[Scene geometry reasoning data]
--------------------------------------------------

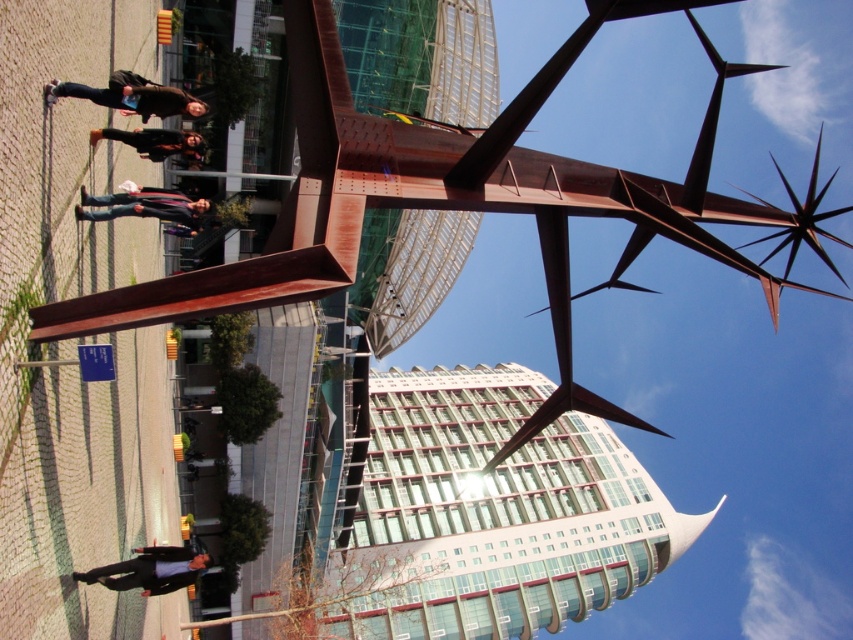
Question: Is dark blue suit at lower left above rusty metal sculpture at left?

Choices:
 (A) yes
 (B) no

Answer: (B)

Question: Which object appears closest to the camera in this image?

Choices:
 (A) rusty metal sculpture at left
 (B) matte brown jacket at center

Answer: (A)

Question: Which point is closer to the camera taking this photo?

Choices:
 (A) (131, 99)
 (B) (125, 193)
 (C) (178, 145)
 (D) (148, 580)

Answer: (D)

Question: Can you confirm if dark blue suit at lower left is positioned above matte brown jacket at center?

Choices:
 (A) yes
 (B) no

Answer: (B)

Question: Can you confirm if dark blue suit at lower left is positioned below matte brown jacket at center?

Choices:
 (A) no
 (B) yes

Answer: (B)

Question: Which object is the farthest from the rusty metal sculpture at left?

--------------------------------------------------

Write out the items from the very beginning through the line containing "Question: Which point", including that line. Leave the pictures out.

Question: Is dark blue suit at lower left above rusty metal sculpture at left?

Choices:
 (A) yes
 (B) no

Answer: (B)

Question: Which object appears closest to the camera in this image?

Choices:
 (A) rusty metal sculpture at left
 (B) matte brown jacket at center

Answer: (A)

Question: Which point is closer to the camera taking this photo?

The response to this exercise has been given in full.